• [Instructions for the task] In the entries below, find the line with "BT2 pin TXD: none -> D25" and the line with "DIGITS pin CLK: D32 -> D22"; give again those lines and every line between them, exactly.

• [Available data]
[Start of section]
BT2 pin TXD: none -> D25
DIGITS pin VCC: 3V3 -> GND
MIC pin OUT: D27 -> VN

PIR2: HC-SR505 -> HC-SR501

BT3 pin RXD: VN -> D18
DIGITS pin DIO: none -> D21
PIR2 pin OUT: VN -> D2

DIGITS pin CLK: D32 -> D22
[End of section]
[Start of section]
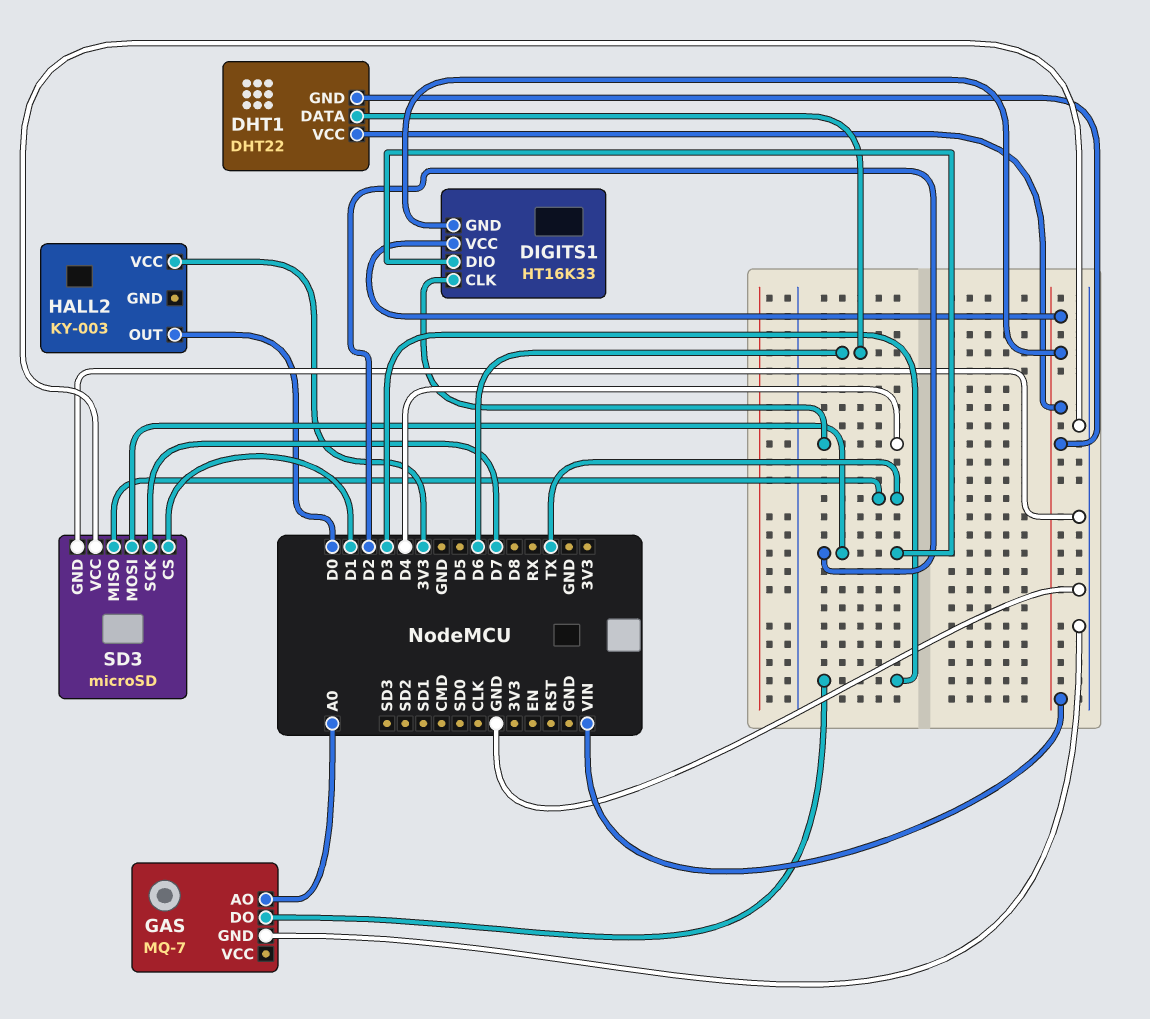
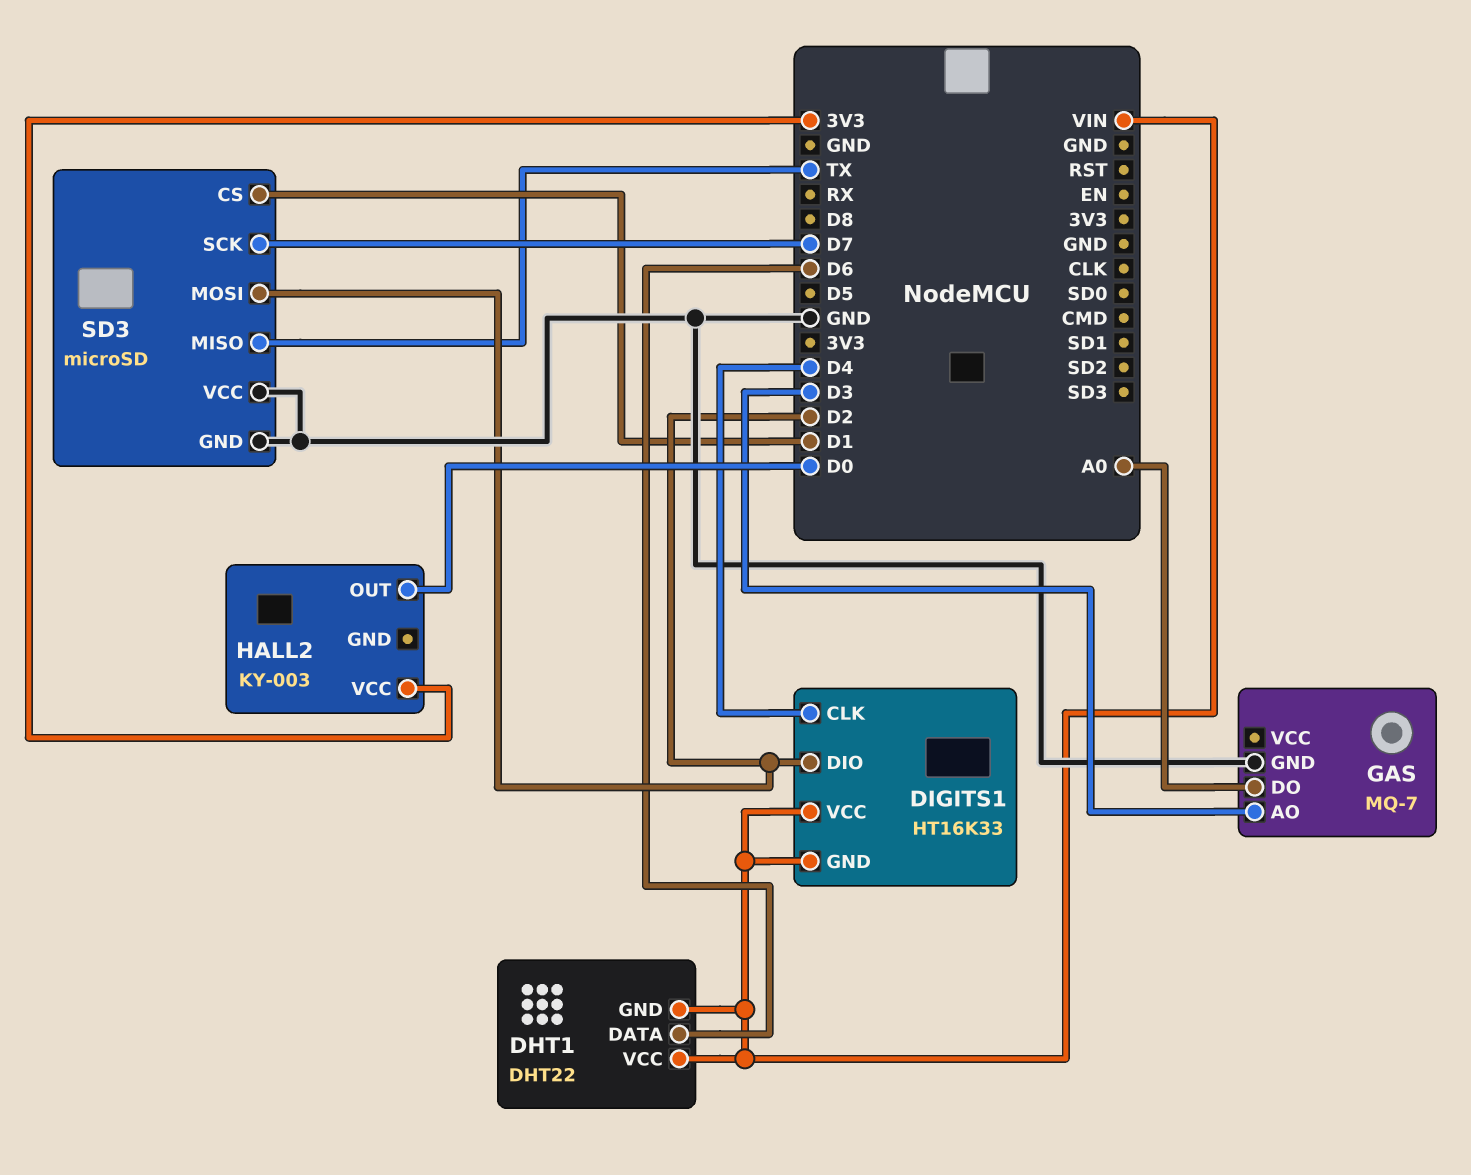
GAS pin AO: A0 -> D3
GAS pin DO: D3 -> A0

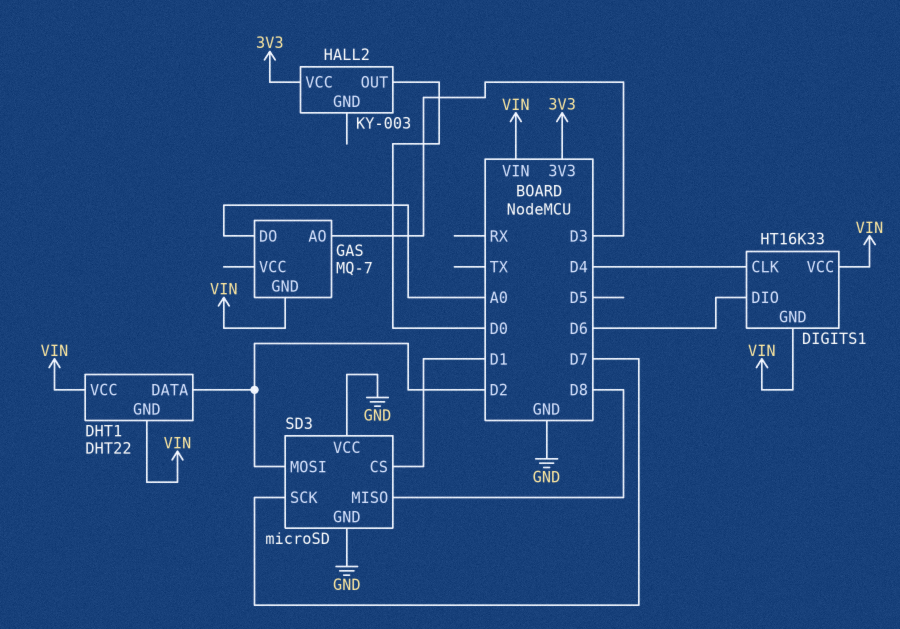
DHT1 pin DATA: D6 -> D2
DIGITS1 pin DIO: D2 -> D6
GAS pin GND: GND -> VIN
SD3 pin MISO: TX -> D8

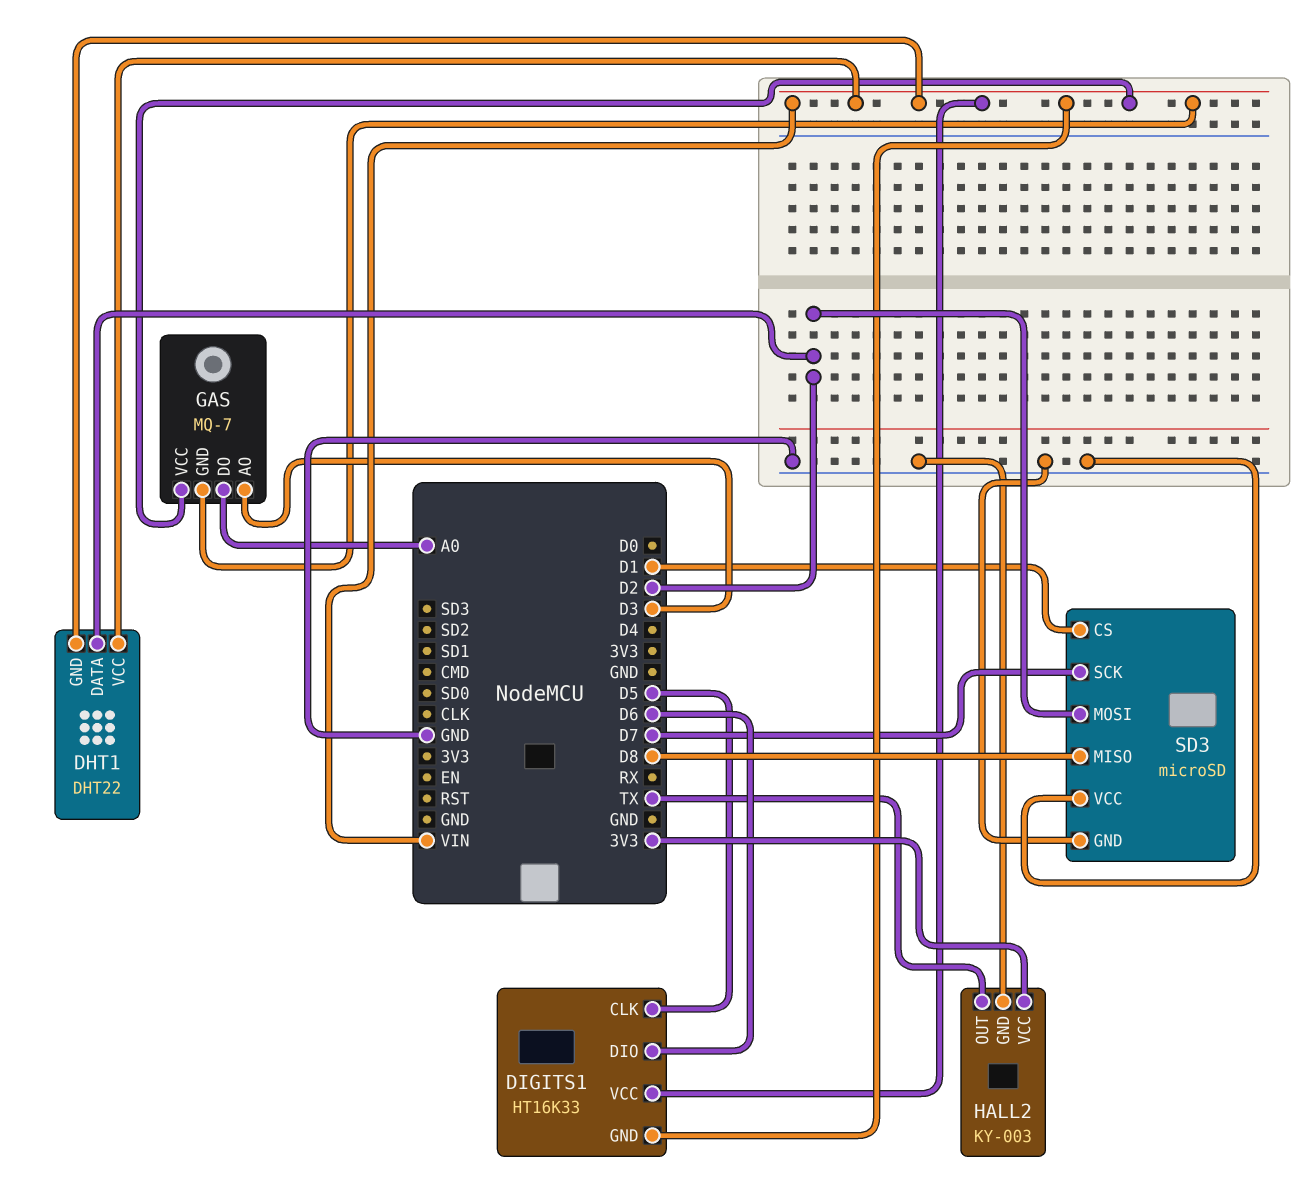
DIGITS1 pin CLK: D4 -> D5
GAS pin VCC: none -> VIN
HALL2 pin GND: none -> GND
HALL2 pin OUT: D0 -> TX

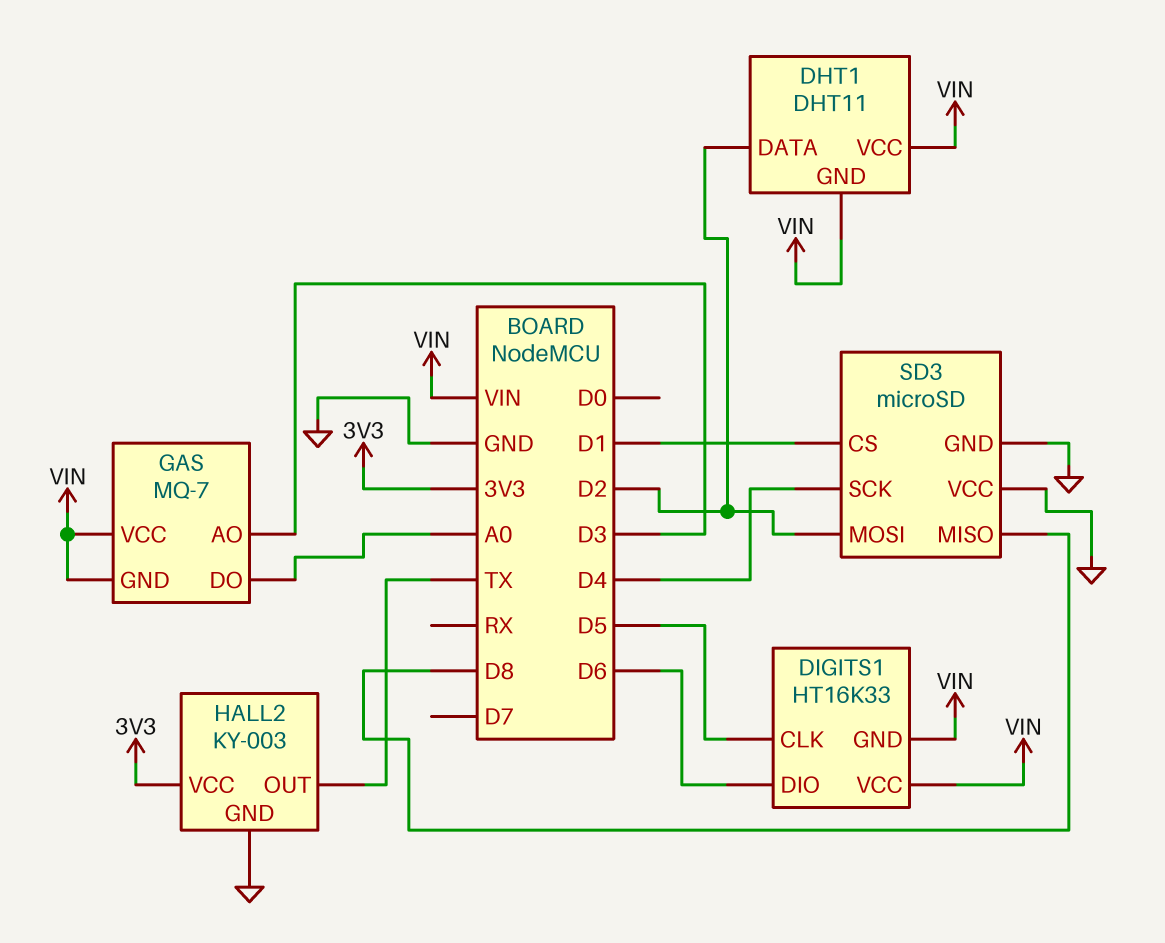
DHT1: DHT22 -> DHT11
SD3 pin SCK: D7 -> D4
[End of section]
• [Answer box]
BT2 pin TXD: none -> D25
DIGITS pin VCC: 3V3 -> GND
MIC pin OUT: D27 -> VN

PIR2: HC-SR505 -> HC-SR501

BT3 pin RXD: VN -> D18
DIGITS pin DIO: none -> D21
PIR2 pin OUT: VN -> D2

DIGITS pin CLK: D32 -> D22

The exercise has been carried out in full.